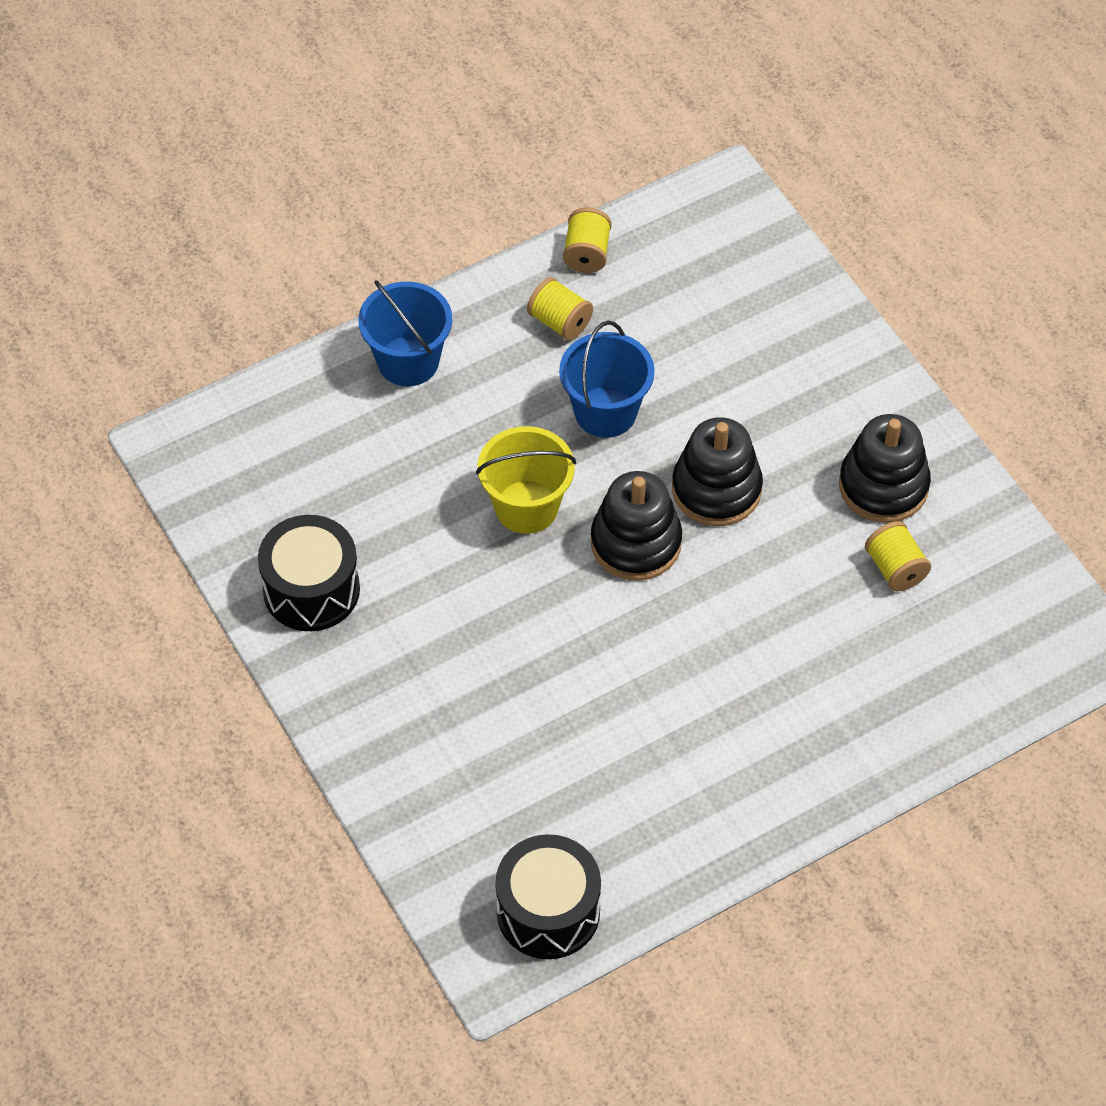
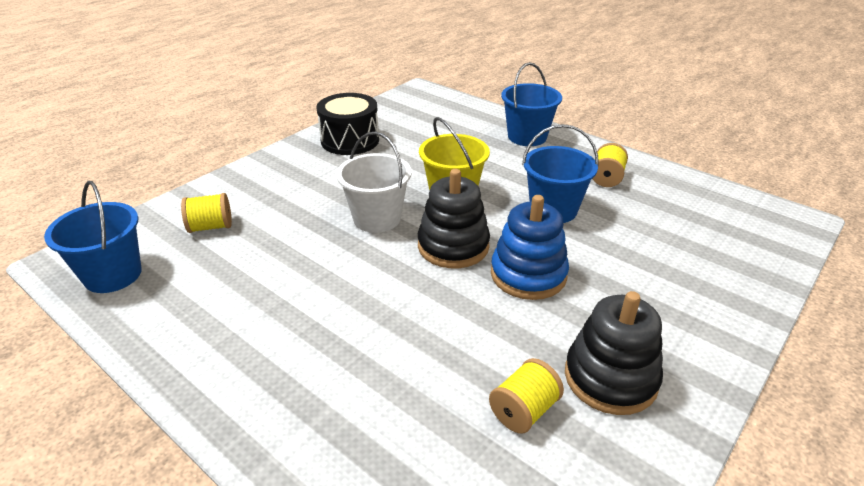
camera: 70 degrees right, 20 degrees down
(543, 606) = (377, 218): none -> white bucket
(548, 911) = (113, 275): black drum -> blue bucket
(587, 254) = (670, 177): yellow spool -> yellow spool (211, 227)
(716, 489) = (528, 274): black stacking toy -> blue stacking toy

☆ ☆ ☆

» **WORK REQUEST**: All of the entries above should be copied exactly, except for the pictures.

» **OUTPUT**:
camera: 70 degrees right, 20 degrees down
(543, 606) = (377, 218): none -> white bucket
(548, 911) = (113, 275): black drum -> blue bucket
(587, 254) = (670, 177): yellow spool -> yellow spool (211, 227)
(716, 489) = (528, 274): black stacking toy -> blue stacking toy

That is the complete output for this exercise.